/---

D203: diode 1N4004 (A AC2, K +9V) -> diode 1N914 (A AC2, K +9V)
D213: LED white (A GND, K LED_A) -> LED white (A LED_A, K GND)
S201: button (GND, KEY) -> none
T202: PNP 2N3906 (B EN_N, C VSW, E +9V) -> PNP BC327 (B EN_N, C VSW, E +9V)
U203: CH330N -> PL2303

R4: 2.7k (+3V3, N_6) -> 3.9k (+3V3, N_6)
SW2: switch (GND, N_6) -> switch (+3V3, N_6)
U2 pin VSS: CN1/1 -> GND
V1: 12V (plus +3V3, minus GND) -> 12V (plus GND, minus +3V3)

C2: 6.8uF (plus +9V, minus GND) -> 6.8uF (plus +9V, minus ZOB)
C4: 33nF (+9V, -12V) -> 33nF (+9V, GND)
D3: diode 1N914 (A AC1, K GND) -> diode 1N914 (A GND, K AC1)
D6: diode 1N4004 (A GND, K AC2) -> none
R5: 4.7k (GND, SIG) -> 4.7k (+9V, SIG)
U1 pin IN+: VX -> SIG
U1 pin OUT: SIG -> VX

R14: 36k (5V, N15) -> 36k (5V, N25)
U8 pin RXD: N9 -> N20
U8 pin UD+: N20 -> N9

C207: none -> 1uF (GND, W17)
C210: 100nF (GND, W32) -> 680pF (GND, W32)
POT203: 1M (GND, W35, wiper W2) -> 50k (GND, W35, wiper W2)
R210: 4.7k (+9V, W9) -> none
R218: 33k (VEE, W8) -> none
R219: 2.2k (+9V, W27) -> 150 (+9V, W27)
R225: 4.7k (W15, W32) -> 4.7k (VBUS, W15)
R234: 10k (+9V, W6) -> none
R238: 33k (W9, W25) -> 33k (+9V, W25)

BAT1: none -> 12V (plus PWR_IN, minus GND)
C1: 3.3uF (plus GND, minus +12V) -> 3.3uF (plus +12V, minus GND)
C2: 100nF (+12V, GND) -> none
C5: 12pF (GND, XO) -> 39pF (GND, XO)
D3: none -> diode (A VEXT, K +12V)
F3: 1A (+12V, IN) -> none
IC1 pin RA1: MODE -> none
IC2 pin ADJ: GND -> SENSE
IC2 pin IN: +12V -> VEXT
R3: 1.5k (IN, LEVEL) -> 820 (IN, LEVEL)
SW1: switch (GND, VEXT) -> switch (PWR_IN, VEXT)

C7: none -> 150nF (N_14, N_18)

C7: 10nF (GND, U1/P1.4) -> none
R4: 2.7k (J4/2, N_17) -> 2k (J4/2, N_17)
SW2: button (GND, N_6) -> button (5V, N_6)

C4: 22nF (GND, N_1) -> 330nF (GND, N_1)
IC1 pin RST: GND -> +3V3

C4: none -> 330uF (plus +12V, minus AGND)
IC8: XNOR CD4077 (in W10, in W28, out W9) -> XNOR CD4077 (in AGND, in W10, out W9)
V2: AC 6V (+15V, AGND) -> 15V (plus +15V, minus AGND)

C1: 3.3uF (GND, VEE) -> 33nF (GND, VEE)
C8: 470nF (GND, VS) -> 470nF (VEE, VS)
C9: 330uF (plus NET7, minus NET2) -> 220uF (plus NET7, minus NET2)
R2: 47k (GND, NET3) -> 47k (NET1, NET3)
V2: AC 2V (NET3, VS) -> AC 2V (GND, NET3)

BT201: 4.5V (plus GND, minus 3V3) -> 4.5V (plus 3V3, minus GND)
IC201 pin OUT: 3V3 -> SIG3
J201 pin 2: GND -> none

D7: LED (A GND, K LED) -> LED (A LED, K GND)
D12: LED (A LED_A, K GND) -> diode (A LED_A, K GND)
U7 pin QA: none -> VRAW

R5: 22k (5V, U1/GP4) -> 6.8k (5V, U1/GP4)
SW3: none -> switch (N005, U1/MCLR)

\---

_PROBLEM STATEMENT_
Please restate, exactly as written, the line that holds "U8 pin UD+: N20 -> N9" and all remaining lines of the data above, and only those.

_ANSWER TO THIS TASK_
U8 pin UD+: N20 -> N9

C207: none -> 1uF (GND, W17)
C210: 100nF (GND, W32) -> 680pF (GND, W32)
POT203: 1M (GND, W35, wiper W2) -> 50k (GND, W35, wiper W2)
R210: 4.7k (+9V, W9) -> none
R218: 33k (VEE, W8) -> none
R219: 2.2k (+9V, W27) -> 150 (+9V, W27)
R225: 4.7k (W15, W32) -> 4.7k (VBUS, W15)
R234: 10k (+9V, W6) -> none
R238: 33k (W9, W25) -> 33k (+9V, W25)

BAT1: none -> 12V (plus PWR_IN, minus GND)
C1: 3.3uF (plus GND, minus +12V) -> 3.3uF (plus +12V, minus GND)
C2: 100nF (+12V, GND) -> none
C5: 12pF (GND, XO) -> 39pF (GND, XO)
D3: none -> diode (A VEXT, K +12V)
F3: 1A (+12V, IN) -> none
IC1 pin RA1: MODE -> none
IC2 pin ADJ: GND -> SENSE
IC2 pin IN: +12V -> VEXT
R3: 1.5k (IN, LEVEL) -> 820 (IN, LEVEL)
SW1: switch (GND, VEXT) -> switch (PWR_IN, VEXT)

C7: none -> 150nF (N_14, N_18)

C7: 10nF (GND, U1/P1.4) -> none
R4: 2.7k (J4/2, N_17) -> 2k (J4/2, N_17)
SW2: button (GND, N_6) -> button (5V, N_6)

C4: 22nF (GND, N_1) -> 330nF (GND, N_1)
IC1 pin RST: GND -> +3V3

C4: none -> 330uF (plus +12V, minus AGND)
IC8: XNOR CD4077 (in W10, in W28, out W9) -> XNOR CD4077 (in AGND, in W10, out W9)
V2: AC 6V (+15V, AGND) -> 15V (plus +15V, minus AGND)

C1: 3.3uF (GND, VEE) -> 33nF (GND, VEE)
C8: 470nF (GND, VS) -> 470nF (VEE, VS)
C9: 330uF (plus NET7, minus NET2) -> 220uF (plus NET7, minus NET2)
R2: 47k (GND, NET3) -> 47k (NET1, NET3)
V2: AC 2V (NET3, VS) -> AC 2V (GND, NET3)

BT201: 4.5V (plus GND, minus 3V3) -> 4.5V (plus 3V3, minus GND)
IC201 pin OUT: 3V3 -> SIG3
J201 pin 2: GND -> none

D7: LED (A GND, K LED) -> LED (A LED, K GND)
D12: LED (A LED_A, K GND) -> diode (A LED_A, K GND)
U7 pin QA: none -> VRAW

R5: 22k (5V, U1/GP4) -> 6.8k (5V, U1/GP4)
SW3: none -> switch (N005, U1/MCLR)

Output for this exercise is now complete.